*What the exercise asks*. Filter the entries that follow, copying every line in which the word "grey" appears.

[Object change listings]
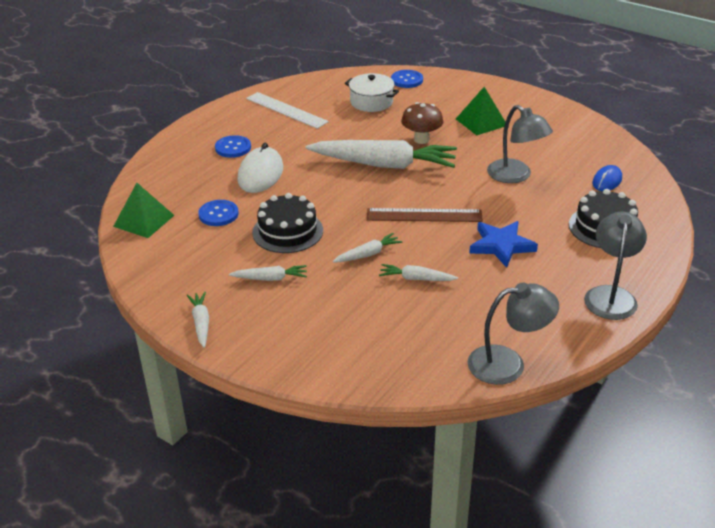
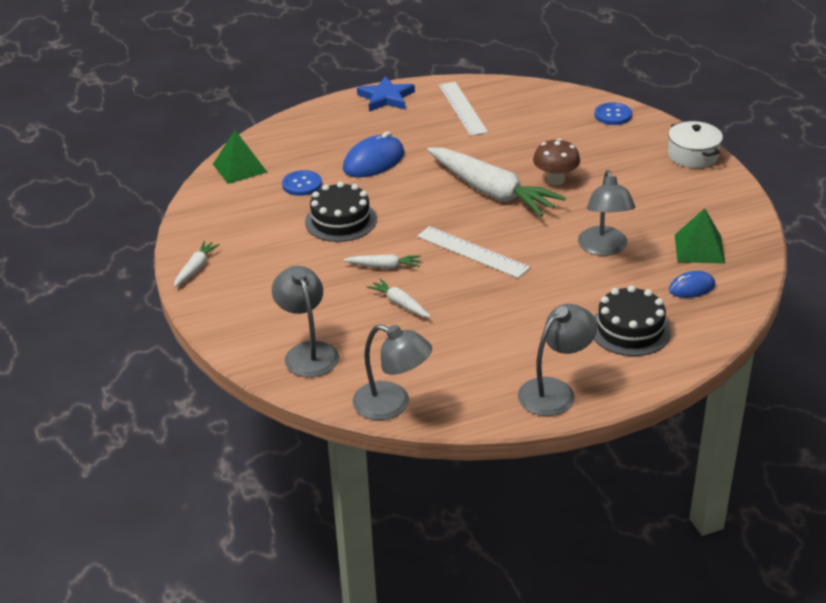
camera: 35 degrees right, 0 degrees up
(233, 148) = (377, 129): blue button -> none
(260, 174) = (374, 161): white mouse -> blue mouse
(270, 278) = (284, 254): white carrot -> none
(371, 102) = (551, 126): white pot -> white pot (693, 155)
(388, 352) = (308, 352): none -> grey lamp
(424, 215) = (472, 252): brown ruler -> white ruler
(481, 122) = (636, 183): green pyramid -> green pyramid (699, 249)
(501, 245) = (509, 306): blue star -> blue star (386, 98)

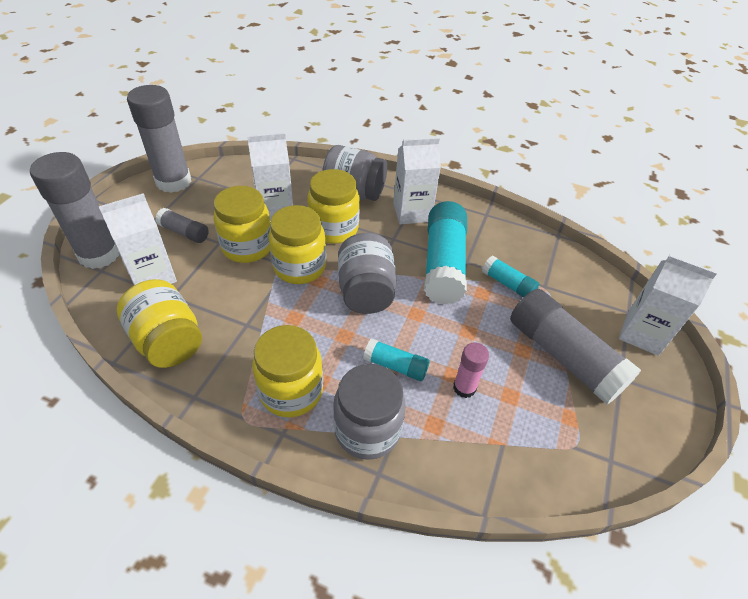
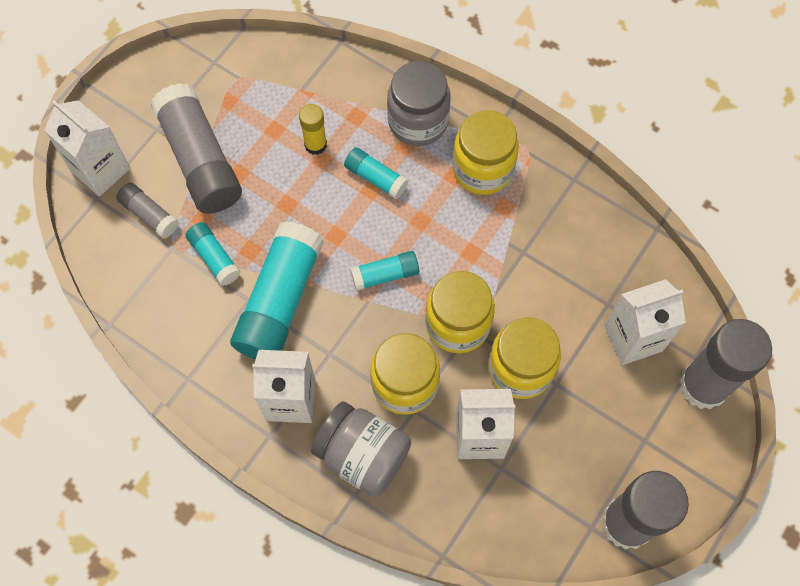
camera: 165 degrees left, 20 degrees up
(168, 341) = (605, 245): yellow jar -> none
(184, 232) = (602, 409): grey glue stick -> grey glue stick (149, 215)
(366, 291) = (385, 275): grey jar -> turquoise glue stick
(464, 388) = (315, 144): pink glue stick -> yellow glue stick

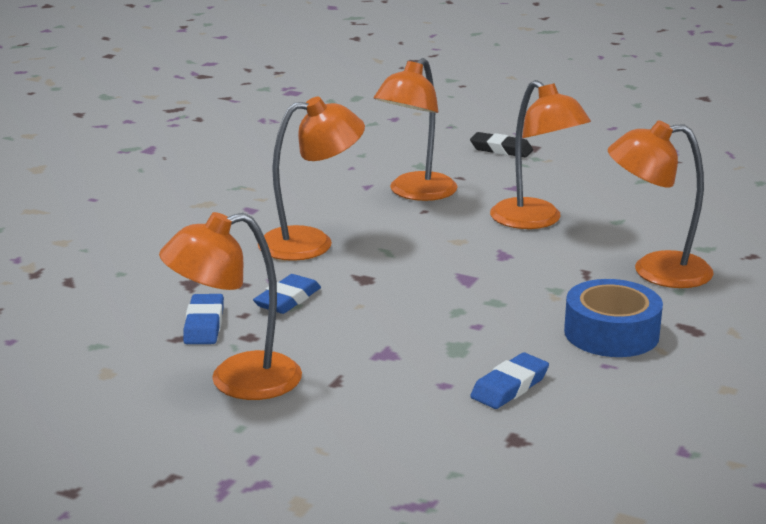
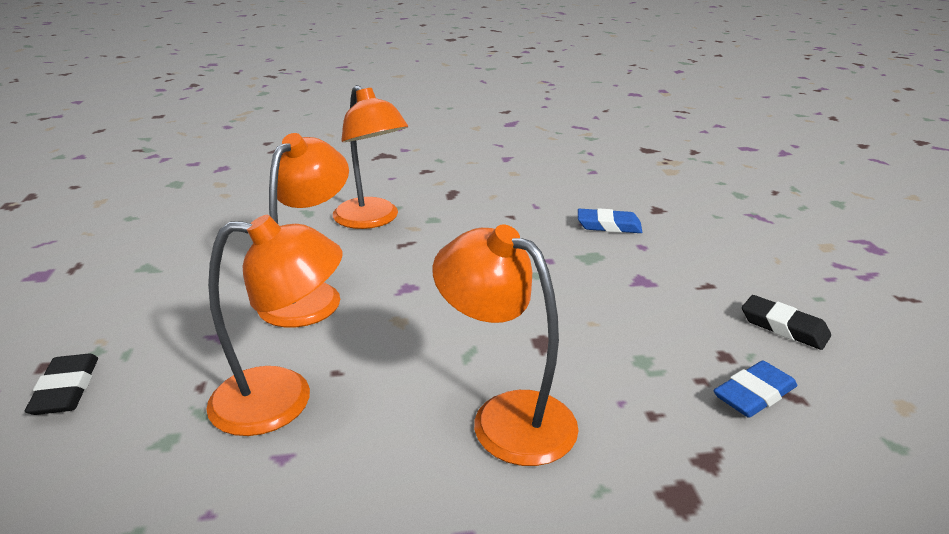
camera: 125 degrees left, 5 degrees up
(237, 381) = (783, 327): orange lamp -> black eraser
(287, 299) = (640, 367): blue eraser -> none
(611, 333) = (492, 213): blue tape -> none

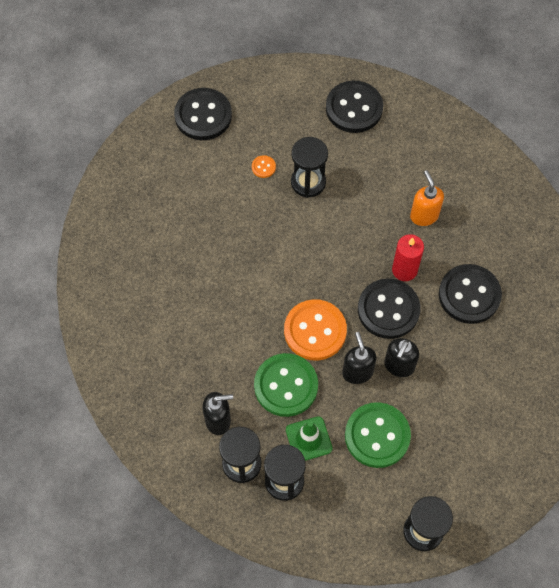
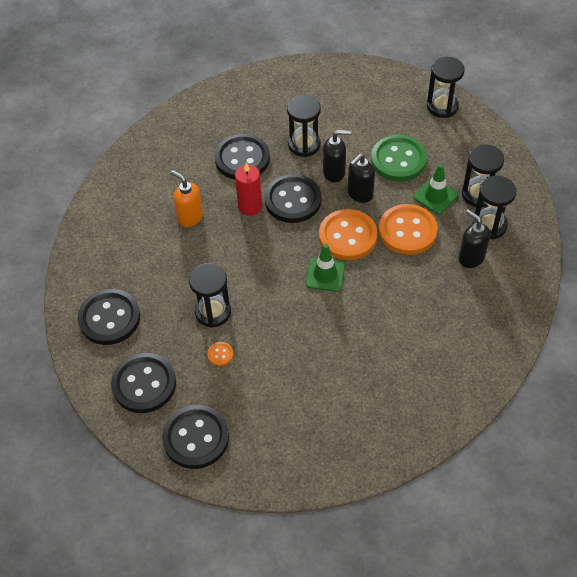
camera: 120 degrees left, 10 degrees down
(274, 104) = (144, 384): none -> black button
(286, 287) = (325, 275): none -> green traffic cone
(286, 386) = (407, 231): green button -> orange button
(424, 215) = (190, 217): orange soap dispenser -> orange soap dispenser turned 90 degrees clockwise
(453, 360) = (304, 145): none -> black hourglass

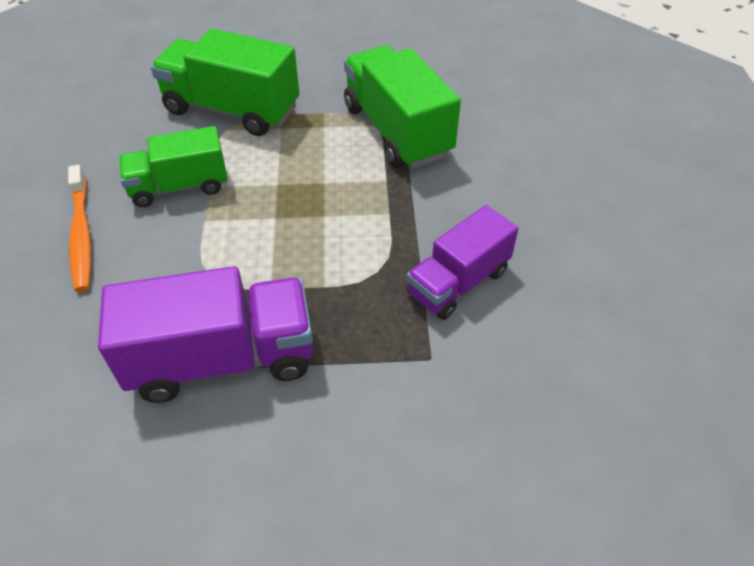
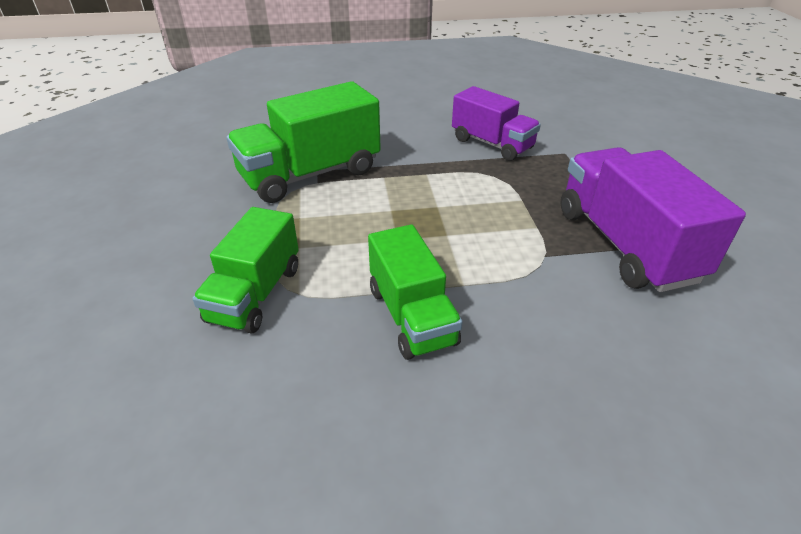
camera: 95 degrees left, 10 degrees down
(81, 234) = (520, 395): orange toothbrush -> none
(232, 109) = (255, 294): green truck -> green truck, size x0.66

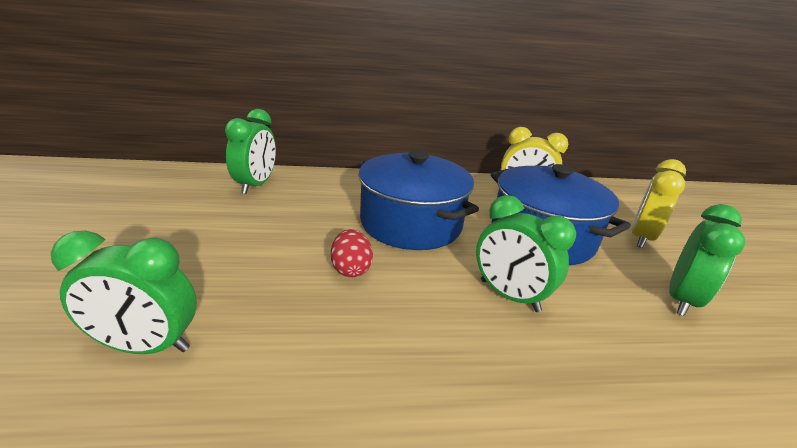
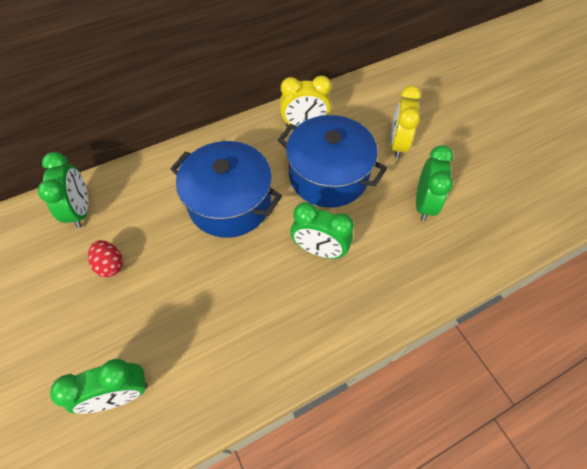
camera: 20 degrees left, 30 degrees up
(351, 269) = (209, 273): red egg -> red egg (110, 265)

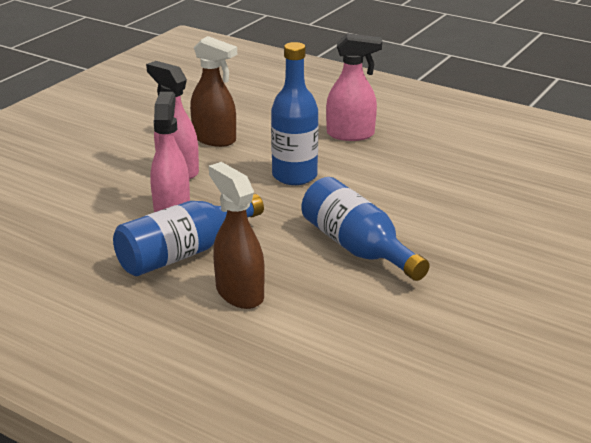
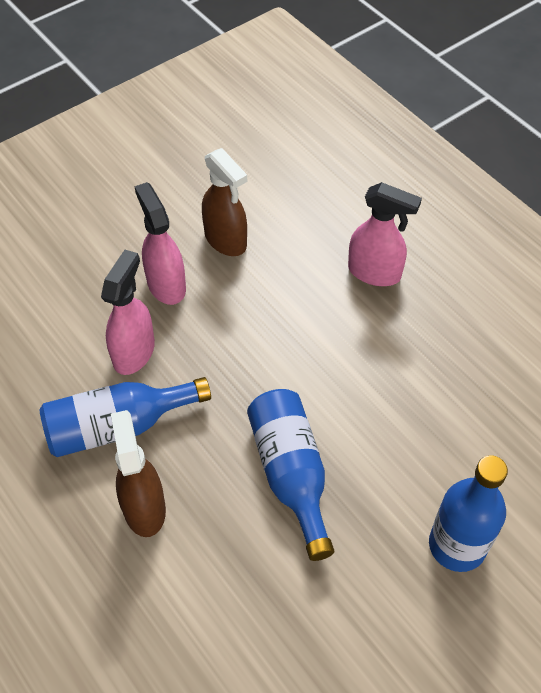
camera: 20 degrees right, 25 degrees up
(294, 176) = (281, 330): blue bottle -> blue bottle (457, 545)

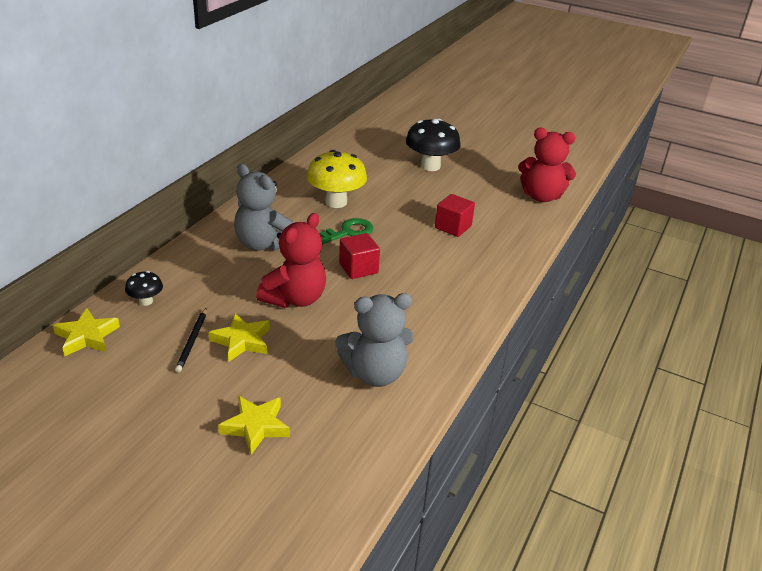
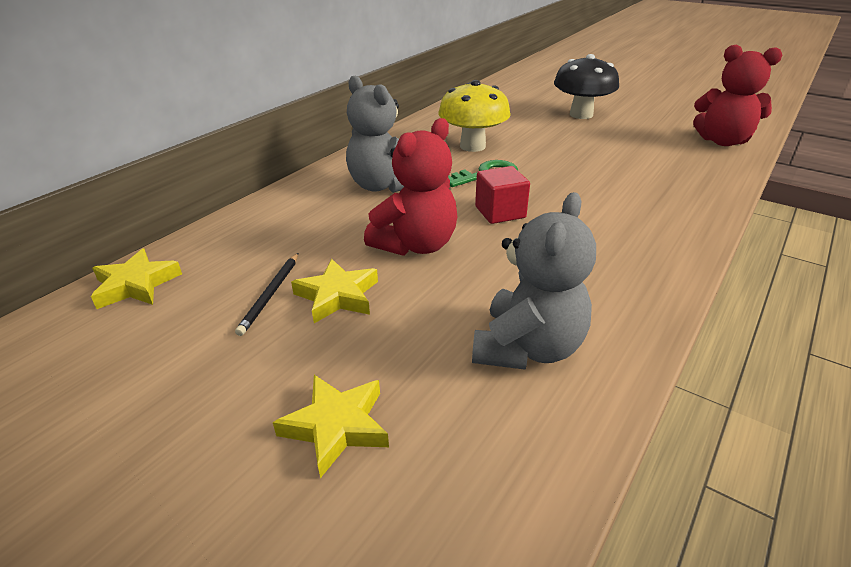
camera: 10 degrees right, 0 degrees up
(146, 301) = (225, 244): black mushroom -> none
(375, 373) = (527, 348): grey teddy bear -> grey teddy bear turned 60 degrees counterclockwise
(453, 227) = (617, 170): red cube -> none

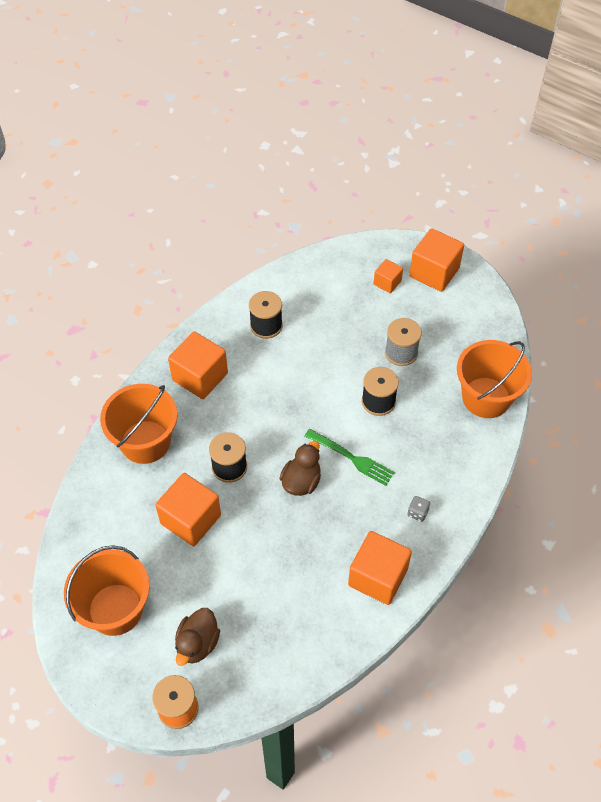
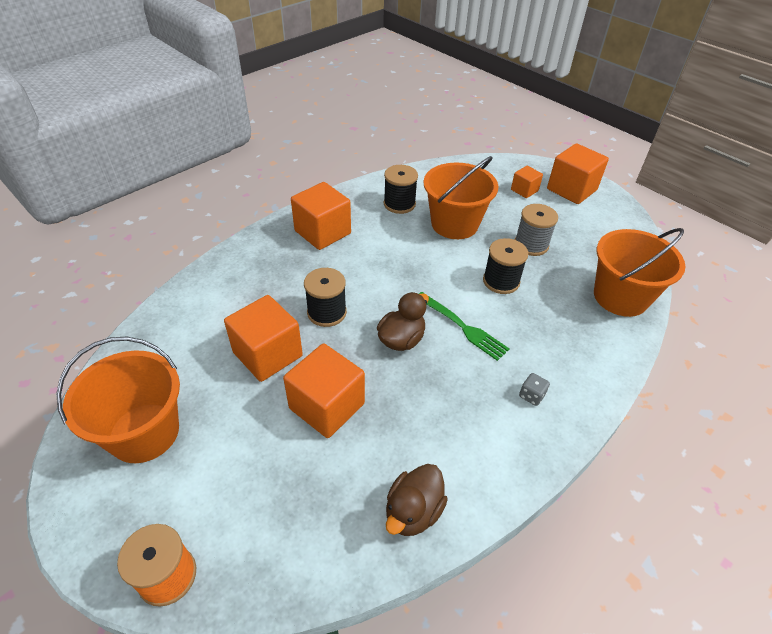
camera: 10 degrees right, 10 degrees down
(145, 442) = (248, 276): orange bucket -> orange bucket (454, 224)
(197, 643) = (225, 494): brown duck -> brown duck (413, 511)
(378, 577) = (472, 459): orange cube -> orange cube (327, 406)

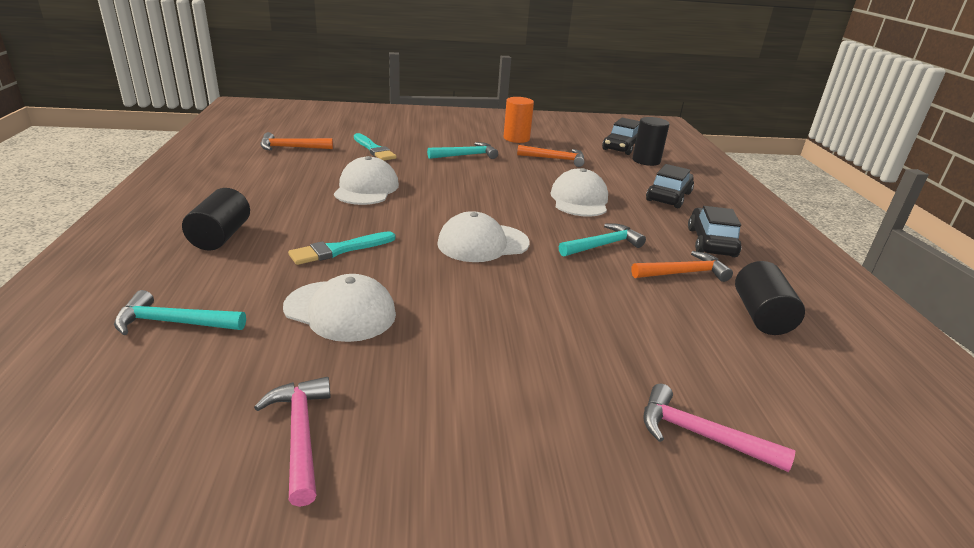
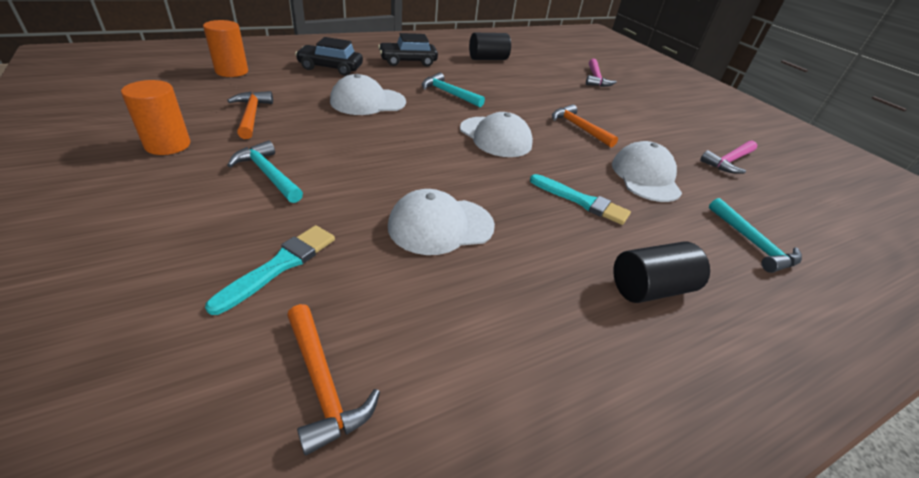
camera: 115 degrees left, 10 degrees up
(621, 147) = (186, 81): black car -> none
(646, 161) = (232, 71): black cylinder -> orange cylinder
(683, 273) = (462, 72): orange hammer -> orange hammer (579, 128)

*Answer to this exercise*.
(388, 352) = (308, 352): none -> grey lamp
(184, 232) = (602, 409): grey glue stick -> grey glue stick (149, 215)
(366, 291) = (385, 275): grey jar -> turquoise glue stick
(375, 373) = (527, 348): grey teddy bear -> grey teddy bear turned 60 degrees counterclockwise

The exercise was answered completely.